:: MATERIAL FOR THIS EXERCISE ::

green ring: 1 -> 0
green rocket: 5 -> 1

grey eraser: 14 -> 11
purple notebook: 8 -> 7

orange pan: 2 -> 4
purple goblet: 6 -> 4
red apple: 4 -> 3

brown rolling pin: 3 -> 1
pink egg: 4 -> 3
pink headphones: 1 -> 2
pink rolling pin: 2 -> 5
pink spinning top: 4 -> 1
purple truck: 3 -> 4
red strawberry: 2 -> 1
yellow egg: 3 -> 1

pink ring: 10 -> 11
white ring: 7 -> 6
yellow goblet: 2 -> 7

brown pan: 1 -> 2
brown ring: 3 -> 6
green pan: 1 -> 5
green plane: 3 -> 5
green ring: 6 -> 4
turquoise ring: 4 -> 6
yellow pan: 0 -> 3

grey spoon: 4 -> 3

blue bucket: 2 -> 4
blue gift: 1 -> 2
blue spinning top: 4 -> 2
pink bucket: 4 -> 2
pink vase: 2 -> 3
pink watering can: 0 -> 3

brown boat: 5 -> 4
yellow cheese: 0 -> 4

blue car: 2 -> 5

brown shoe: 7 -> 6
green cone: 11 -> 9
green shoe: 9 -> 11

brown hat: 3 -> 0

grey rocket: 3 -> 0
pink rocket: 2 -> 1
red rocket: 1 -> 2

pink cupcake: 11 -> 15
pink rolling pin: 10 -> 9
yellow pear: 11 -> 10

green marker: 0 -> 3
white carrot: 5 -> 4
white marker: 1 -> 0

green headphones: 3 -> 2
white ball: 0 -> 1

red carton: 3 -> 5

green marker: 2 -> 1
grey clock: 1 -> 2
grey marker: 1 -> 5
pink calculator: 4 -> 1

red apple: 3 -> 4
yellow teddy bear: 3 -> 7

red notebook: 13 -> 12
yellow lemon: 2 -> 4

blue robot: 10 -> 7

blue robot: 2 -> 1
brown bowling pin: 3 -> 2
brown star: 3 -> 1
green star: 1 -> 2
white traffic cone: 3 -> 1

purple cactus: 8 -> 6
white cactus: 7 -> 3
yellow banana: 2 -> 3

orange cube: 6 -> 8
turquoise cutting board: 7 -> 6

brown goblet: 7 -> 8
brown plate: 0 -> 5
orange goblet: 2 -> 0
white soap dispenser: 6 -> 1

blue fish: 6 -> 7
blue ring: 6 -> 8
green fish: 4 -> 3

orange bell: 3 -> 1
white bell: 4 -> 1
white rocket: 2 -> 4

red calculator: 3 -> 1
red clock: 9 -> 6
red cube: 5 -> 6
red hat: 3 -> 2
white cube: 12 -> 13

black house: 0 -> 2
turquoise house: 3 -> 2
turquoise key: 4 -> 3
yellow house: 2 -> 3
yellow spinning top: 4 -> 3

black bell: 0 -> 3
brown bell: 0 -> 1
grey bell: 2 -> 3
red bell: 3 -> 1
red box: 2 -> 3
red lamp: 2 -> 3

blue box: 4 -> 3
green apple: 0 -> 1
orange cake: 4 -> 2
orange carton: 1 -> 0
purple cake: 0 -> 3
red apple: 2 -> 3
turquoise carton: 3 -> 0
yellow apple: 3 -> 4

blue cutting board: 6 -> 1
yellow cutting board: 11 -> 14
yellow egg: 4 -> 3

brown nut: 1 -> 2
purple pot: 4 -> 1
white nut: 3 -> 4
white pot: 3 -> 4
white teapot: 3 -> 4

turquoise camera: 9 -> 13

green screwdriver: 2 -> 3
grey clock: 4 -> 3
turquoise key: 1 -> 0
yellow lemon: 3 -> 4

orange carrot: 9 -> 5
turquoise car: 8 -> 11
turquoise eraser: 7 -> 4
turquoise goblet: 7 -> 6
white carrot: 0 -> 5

:::

* WORK REQUEST: From the listing above, collect every line that mentions the word "eraser".

* PROBLEM SOLUTION:
grey eraser: 14 -> 11
turquoise eraser: 7 -> 4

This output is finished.